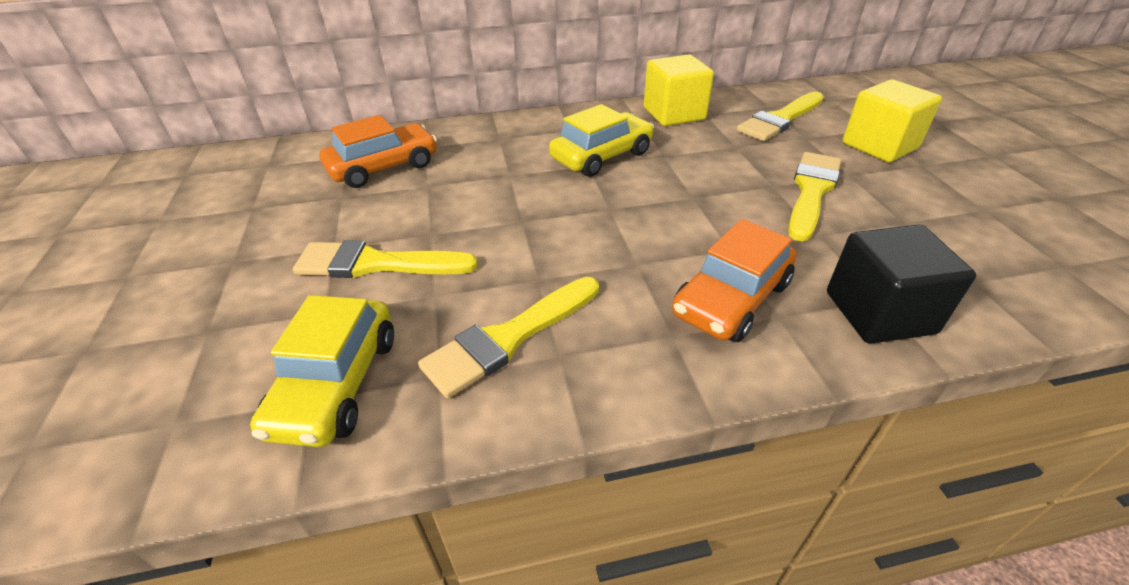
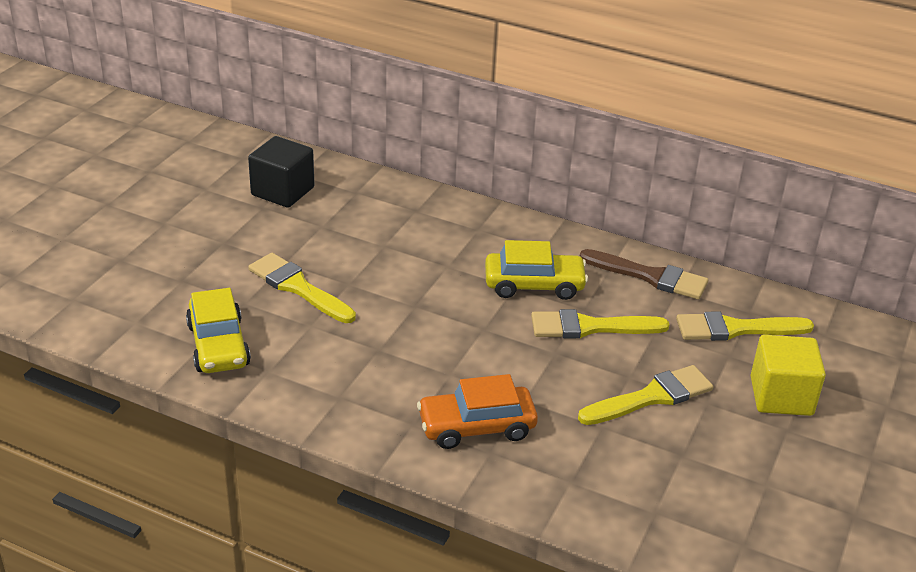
camera: 35 degrees right, 5 degrees down
(336, 383) = (218, 345): yellow car -> yellow car turned 60 degrees counterclockwise
(383, 167) = (370, 215): orange car -> none
(509, 338) = (324, 372): yellow brush -> yellow brush (590, 327)
(674, 114) = (649, 276): yellow cube -> brown brush
(879, 313) = (555, 487): black cube -> black cube (282, 191)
┄┄┄┄┄┄┄┄┄┄
> [Problem requirements]
Could you give the material above again, exactly and without its pictures?

> [Answer for the task]
camera: 35 degrees right, 5 degrees down
(336, 383) = (218, 345): yellow car -> yellow car turned 60 degrees counterclockwise
(383, 167) = (370, 215): orange car -> none
(509, 338) = (324, 372): yellow brush -> yellow brush (590, 327)
(674, 114) = (649, 276): yellow cube -> brown brush
(879, 313) = (555, 487): black cube -> black cube (282, 191)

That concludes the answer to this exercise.